■ **Your goal**:
Only an exact copy of the records below will serve as the answer.

■ **Object change listings**:
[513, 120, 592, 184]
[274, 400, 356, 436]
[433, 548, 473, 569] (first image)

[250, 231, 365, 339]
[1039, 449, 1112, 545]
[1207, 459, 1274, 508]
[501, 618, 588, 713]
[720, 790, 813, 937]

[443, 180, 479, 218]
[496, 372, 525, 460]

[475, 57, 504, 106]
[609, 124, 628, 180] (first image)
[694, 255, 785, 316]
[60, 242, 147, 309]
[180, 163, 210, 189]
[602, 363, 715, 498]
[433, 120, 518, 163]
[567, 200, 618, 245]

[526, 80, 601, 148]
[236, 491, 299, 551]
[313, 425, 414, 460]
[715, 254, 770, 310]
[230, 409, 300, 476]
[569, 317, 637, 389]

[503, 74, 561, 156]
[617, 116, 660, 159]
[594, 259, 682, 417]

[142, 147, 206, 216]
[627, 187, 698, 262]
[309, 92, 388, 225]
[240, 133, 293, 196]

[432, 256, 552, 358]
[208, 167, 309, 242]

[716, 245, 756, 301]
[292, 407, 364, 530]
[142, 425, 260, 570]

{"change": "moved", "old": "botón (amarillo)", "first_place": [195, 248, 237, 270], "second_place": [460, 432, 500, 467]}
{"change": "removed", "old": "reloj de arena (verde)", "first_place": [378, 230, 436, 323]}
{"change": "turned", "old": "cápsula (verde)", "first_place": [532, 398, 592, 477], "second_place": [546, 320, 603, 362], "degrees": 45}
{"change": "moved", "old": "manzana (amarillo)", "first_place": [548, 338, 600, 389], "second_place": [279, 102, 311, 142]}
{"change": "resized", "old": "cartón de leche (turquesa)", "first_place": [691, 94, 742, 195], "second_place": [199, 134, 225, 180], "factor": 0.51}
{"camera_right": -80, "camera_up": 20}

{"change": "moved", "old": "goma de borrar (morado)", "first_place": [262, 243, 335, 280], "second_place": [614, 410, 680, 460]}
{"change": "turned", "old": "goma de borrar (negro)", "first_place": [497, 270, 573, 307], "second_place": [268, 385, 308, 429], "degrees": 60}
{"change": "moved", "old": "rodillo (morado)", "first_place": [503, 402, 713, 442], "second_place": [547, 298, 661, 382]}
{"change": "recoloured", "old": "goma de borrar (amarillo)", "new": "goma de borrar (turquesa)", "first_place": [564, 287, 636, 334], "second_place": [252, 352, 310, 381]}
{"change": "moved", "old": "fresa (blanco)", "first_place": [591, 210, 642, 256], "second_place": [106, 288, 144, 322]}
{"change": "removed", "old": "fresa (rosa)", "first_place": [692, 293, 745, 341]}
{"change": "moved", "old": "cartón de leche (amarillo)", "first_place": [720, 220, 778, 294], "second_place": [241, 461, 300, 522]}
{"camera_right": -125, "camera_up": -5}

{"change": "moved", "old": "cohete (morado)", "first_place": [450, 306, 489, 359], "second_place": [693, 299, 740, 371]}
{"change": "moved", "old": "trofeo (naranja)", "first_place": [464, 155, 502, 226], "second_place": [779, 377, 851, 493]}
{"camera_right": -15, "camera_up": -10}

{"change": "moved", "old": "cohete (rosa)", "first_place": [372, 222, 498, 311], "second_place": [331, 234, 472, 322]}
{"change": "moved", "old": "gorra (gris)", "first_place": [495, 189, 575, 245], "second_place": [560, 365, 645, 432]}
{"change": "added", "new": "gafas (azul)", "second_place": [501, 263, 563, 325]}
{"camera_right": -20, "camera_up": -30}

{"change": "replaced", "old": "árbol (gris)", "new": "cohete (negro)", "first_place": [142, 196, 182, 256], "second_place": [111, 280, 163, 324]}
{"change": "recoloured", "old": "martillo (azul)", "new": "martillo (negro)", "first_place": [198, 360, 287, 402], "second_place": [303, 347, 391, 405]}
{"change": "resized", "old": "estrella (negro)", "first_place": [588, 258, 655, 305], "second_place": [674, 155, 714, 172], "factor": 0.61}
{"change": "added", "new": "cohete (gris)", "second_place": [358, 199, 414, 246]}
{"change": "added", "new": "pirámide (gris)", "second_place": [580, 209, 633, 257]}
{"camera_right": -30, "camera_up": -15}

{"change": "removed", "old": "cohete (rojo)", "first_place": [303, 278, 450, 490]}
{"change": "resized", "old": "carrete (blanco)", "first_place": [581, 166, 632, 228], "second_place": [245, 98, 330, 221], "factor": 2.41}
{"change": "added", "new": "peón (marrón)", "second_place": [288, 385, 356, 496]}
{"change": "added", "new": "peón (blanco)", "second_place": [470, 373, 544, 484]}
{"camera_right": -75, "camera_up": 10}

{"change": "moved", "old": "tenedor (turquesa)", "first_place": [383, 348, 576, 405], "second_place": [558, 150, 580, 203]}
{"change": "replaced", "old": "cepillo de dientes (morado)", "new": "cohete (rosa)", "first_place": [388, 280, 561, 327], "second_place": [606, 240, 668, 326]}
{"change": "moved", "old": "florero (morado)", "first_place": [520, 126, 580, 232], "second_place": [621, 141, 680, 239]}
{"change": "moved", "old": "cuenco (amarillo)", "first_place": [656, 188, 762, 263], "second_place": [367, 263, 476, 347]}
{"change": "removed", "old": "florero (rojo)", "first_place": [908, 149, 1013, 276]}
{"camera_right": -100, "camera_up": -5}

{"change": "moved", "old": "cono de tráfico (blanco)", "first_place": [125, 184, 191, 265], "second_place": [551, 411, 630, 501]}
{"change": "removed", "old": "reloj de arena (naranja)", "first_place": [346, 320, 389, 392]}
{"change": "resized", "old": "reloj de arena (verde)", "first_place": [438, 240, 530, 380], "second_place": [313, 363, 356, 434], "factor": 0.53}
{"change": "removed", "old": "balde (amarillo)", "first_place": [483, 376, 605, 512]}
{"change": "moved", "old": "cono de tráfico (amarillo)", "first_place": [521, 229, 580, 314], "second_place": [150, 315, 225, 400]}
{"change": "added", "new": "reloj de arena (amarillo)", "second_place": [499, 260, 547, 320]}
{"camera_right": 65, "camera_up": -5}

■ **Answer space**:
[513, 120, 592, 184]
[274, 400, 356, 436]
[433, 548, 473, 569] (first image)

[250, 231, 365, 339]
[1039, 449, 1112, 545]
[1207, 459, 1274, 508]
[501, 618, 588, 713]
[720, 790, 813, 937]

[443, 180, 479, 218]
[496, 372, 525, 460]

[475, 57, 504, 106]
[609, 124, 628, 180] (first image)
[694, 255, 785, 316]
[60, 242, 147, 309]
[180, 163, 210, 189]
[602, 363, 715, 498]
[433, 120, 518, 163]
[567, 200, 618, 245]

[526, 80, 601, 148]
[236, 491, 299, 551]
[313, 425, 414, 460]
[715, 254, 770, 310]
[230, 409, 300, 476]
[569, 317, 637, 389]

[503, 74, 561, 156]
[617, 116, 660, 159]
[594, 259, 682, 417]

[142, 147, 206, 216]
[627, 187, 698, 262]
[309, 92, 388, 225]
[240, 133, 293, 196]

[432, 256, 552, 358]
[208, 167, 309, 242]

[716, 245, 756, 301]
[292, 407, 364, 530]
[142, 425, 260, 570]

{"change": "moved", "old": "botón (amarillo)", "first_place": [195, 248, 237, 270], "second_place": [460, 432, 500, 467]}
{"change": "removed", "old": "reloj de arena (verde)", "first_place": [378, 230, 436, 323]}
{"change": "turned", "old": "cápsula (verde)", "first_place": [532, 398, 592, 477], "second_place": [546, 320, 603, 362], "degrees": 45}
{"change": "moved", "old": "manzana (amarillo)", "first_place": [548, 338, 600, 389], "second_place": [279, 102, 311, 142]}
{"change": "resized", "old": "cartón de leche (turquesa)", "first_place": [691, 94, 742, 195], "second_place": [199, 134, 225, 180], "factor": 0.51}
{"camera_right": -80, "camera_up": 20}

{"change": "moved", "old": "goma de borrar (morado)", "first_place": [262, 243, 335, 280], "second_place": [614, 410, 680, 460]}
{"change": "turned", "old": "goma de borrar (negro)", "first_place": [497, 270, 573, 307], "second_place": [268, 385, 308, 429], "degrees": 60}
{"change": "moved", "old": "rodillo (morado)", "first_place": [503, 402, 713, 442], "second_place": [547, 298, 661, 382]}
{"change": "recoloured", "old": "goma de borrar (amarillo)", "new": "goma de borrar (turquesa)", "first_place": [564, 287, 636, 334], "second_place": [252, 352, 310, 381]}
{"change": "moved", "old": "fresa (blanco)", "first_place": [591, 210, 642, 256], "second_place": [106, 288, 144, 322]}
{"change": "removed", "old": "fresa (rosa)", "first_place": [692, 293, 745, 341]}
{"change": "moved", "old": "cartón de leche (amarillo)", "first_place": [720, 220, 778, 294], "second_place": [241, 461, 300, 522]}
{"camera_right": -125, "camera_up": -5}

{"change": "moved", "old": "cohete (morado)", "first_place": [450, 306, 489, 359], "second_place": [693, 299, 740, 371]}
{"change": "moved", "old": "trofeo (naranja)", "first_place": [464, 155, 502, 226], "second_place": [779, 377, 851, 493]}
{"camera_right": -15, "camera_up": -10}

{"change": "moved", "old": "cohete (rosa)", "first_place": [372, 222, 498, 311], "second_place": [331, 234, 472, 322]}
{"change": "moved", "old": "gorra (gris)", "first_place": [495, 189, 575, 245], "second_place": [560, 365, 645, 432]}
{"change": "added", "new": "gafas (azul)", "second_place": [501, 263, 563, 325]}
{"camera_right": -20, "camera_up": -30}

{"change": "replaced", "old": "árbol (gris)", "new": "cohete (negro)", "first_place": [142, 196, 182, 256], "second_place": [111, 280, 163, 324]}
{"change": "recoloured", "old": "martillo (azul)", "new": "martillo (negro)", "first_place": [198, 360, 287, 402], "second_place": [303, 347, 391, 405]}
{"change": "resized", "old": "estrella (negro)", "first_place": [588, 258, 655, 305], "second_place": [674, 155, 714, 172], "factor": 0.61}
{"change": "added", "new": "cohete (gris)", "second_place": [358, 199, 414, 246]}
{"change": "added", "new": "pirámide (gris)", "second_place": [580, 209, 633, 257]}
{"camera_right": -30, "camera_up": -15}

{"change": "removed", "old": "cohete (rojo)", "first_place": [303, 278, 450, 490]}
{"change": "resized", "old": "carrete (blanco)", "first_place": [581, 166, 632, 228], "second_place": [245, 98, 330, 221], "factor": 2.41}
{"change": "added", "new": "peón (marrón)", "second_place": [288, 385, 356, 496]}
{"change": "added", "new": "peón (blanco)", "second_place": [470, 373, 544, 484]}
{"camera_right": -75, "camera_up": 10}

{"change": "moved", "old": "tenedor (turquesa)", "first_place": [383, 348, 576, 405], "second_place": [558, 150, 580, 203]}
{"change": "replaced", "old": "cepillo de dientes (morado)", "new": "cohete (rosa)", "first_place": [388, 280, 561, 327], "second_place": [606, 240, 668, 326]}
{"change": "moved", "old": "florero (morado)", "first_place": [520, 126, 580, 232], "second_place": [621, 141, 680, 239]}
{"change": "moved", "old": "cuenco (amarillo)", "first_place": [656, 188, 762, 263], "second_place": [367, 263, 476, 347]}
{"change": "removed", "old": "florero (rojo)", "first_place": [908, 149, 1013, 276]}
{"camera_right": -100, "camera_up": -5}

{"change": "moved", "old": "cono de tráfico (blanco)", "first_place": [125, 184, 191, 265], "second_place": [551, 411, 630, 501]}
{"change": "removed", "old": "reloj de arena (naranja)", "first_place": [346, 320, 389, 392]}
{"change": "resized", "old": "reloj de arena (verde)", "first_place": [438, 240, 530, 380], "second_place": [313, 363, 356, 434], "factor": 0.53}
{"change": "removed", "old": "balde (amarillo)", "first_place": [483, 376, 605, 512]}
{"change": "moved", "old": "cono de tráfico (amarillo)", "first_place": [521, 229, 580, 314], "second_place": [150, 315, 225, 400]}
{"change": "added", "new": "reloj de arena (amarillo)", "second_place": [499, 260, 547, 320]}
{"camera_right": 65, "camera_up": -5}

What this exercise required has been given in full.